Segment Start: EXTRACTED RECORDS

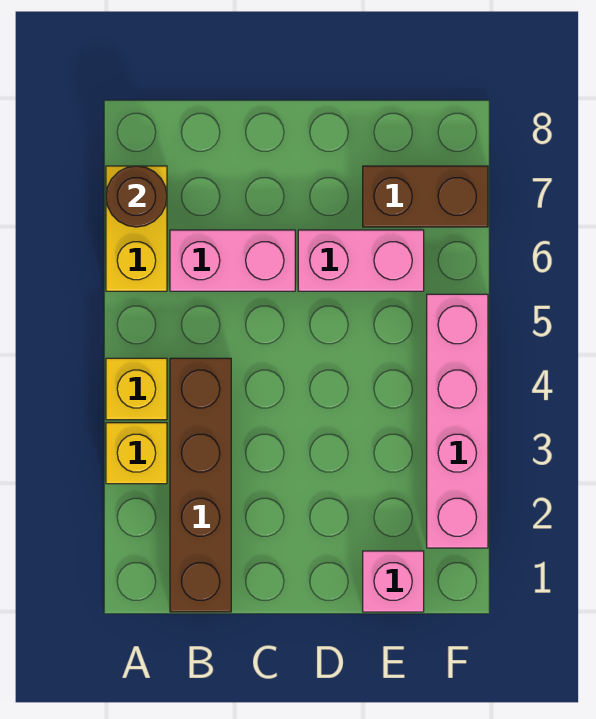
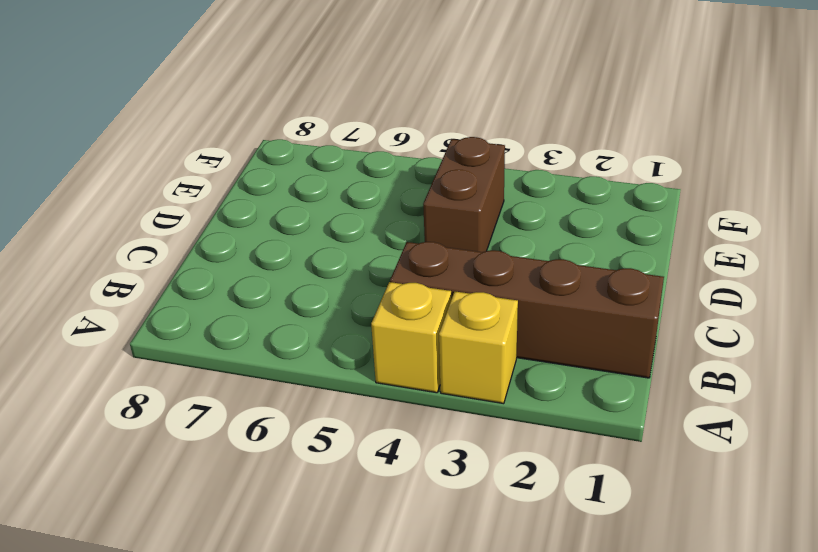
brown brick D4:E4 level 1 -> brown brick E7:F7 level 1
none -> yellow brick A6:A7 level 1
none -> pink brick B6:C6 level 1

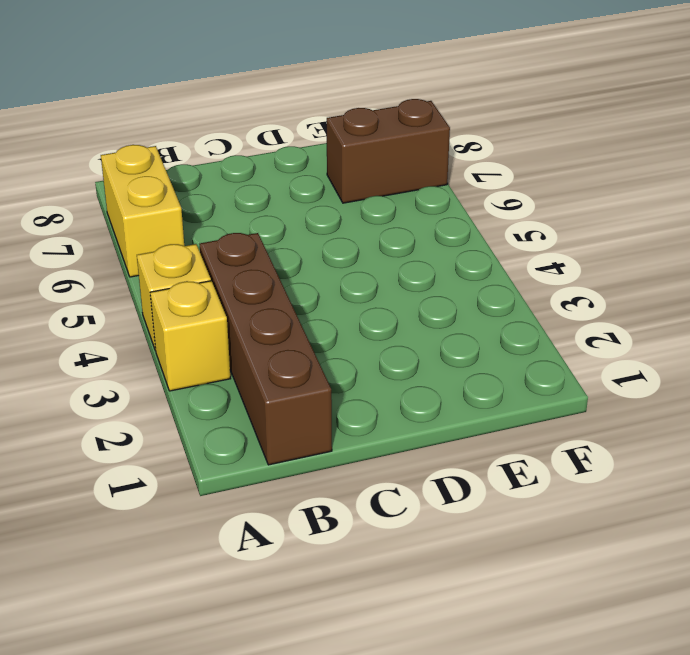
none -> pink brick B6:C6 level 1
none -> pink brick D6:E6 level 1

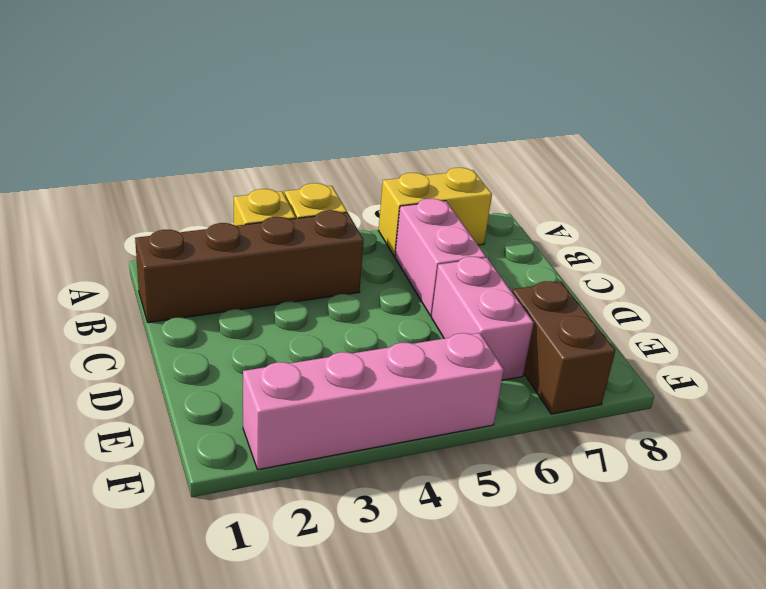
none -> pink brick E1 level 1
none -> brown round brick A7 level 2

Segment End: EXTRACTED RECORDS
Segment Start: EXTRACTED RECORDS

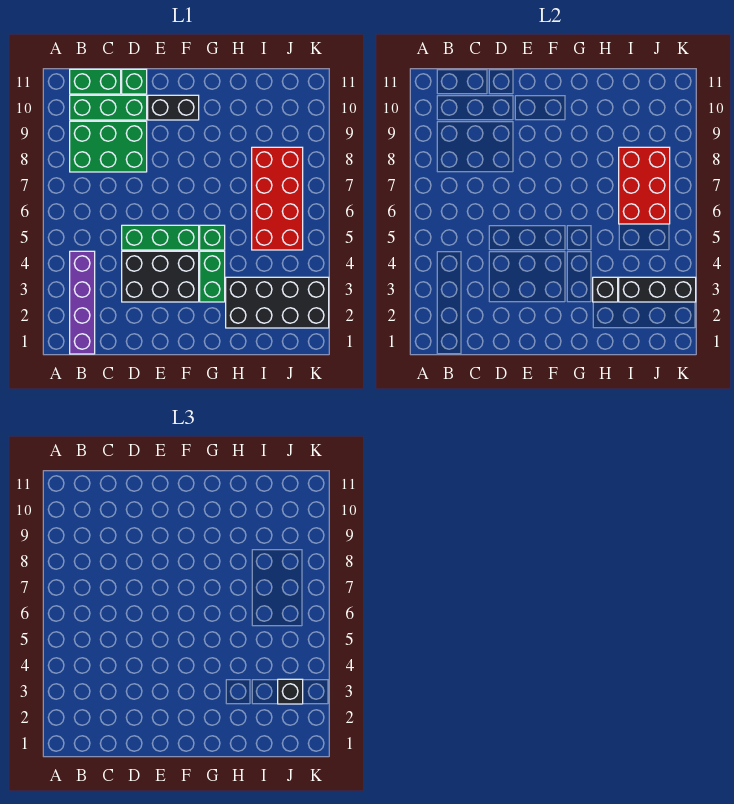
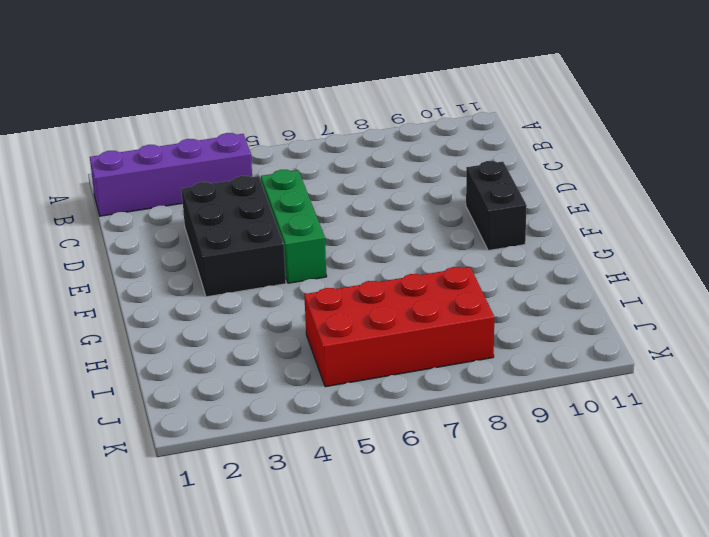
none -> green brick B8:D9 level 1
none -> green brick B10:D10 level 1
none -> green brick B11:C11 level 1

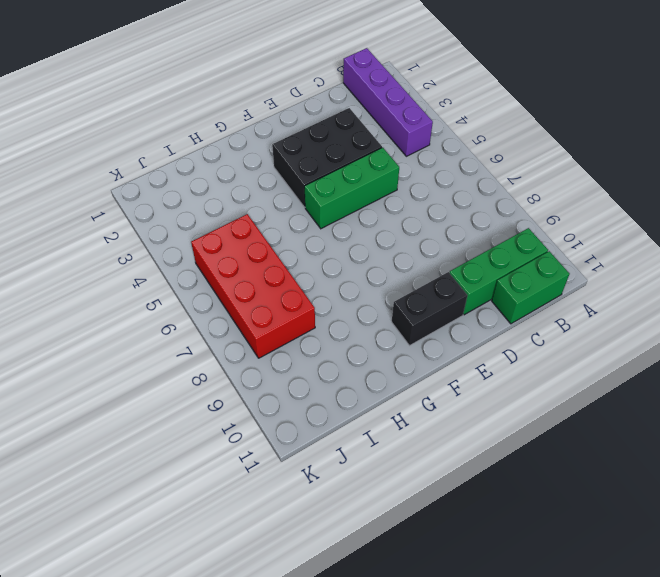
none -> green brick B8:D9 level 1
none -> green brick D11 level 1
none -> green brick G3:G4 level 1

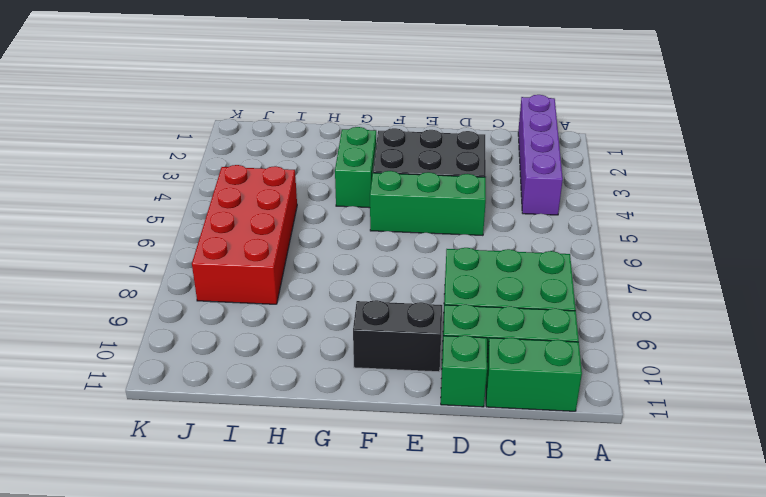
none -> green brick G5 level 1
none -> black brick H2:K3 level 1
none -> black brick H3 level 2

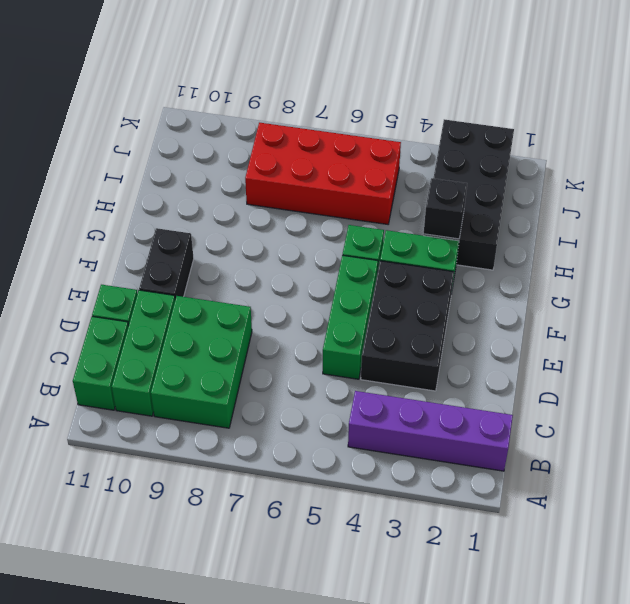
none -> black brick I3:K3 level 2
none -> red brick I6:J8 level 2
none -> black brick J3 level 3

Segment End: EXTRACTED RECORDS

→ **EXERCISE PROMPT**: After locating "none -> green brick D11 level 1" and "none -> black brick J3 level 3" in the records above, return exactly the line holding each one and every line between them; leave out the pictures.

→ **SOLUTION TO THE PROBLEM**:
none -> green brick D11 level 1
none -> green brick G3:G4 level 1

none -> green brick G5 level 1
none -> black brick H2:K3 level 1
none -> black brick H3 level 2

none -> black brick I3:K3 level 2
none -> red brick I6:J8 level 2
none -> black brick J3 level 3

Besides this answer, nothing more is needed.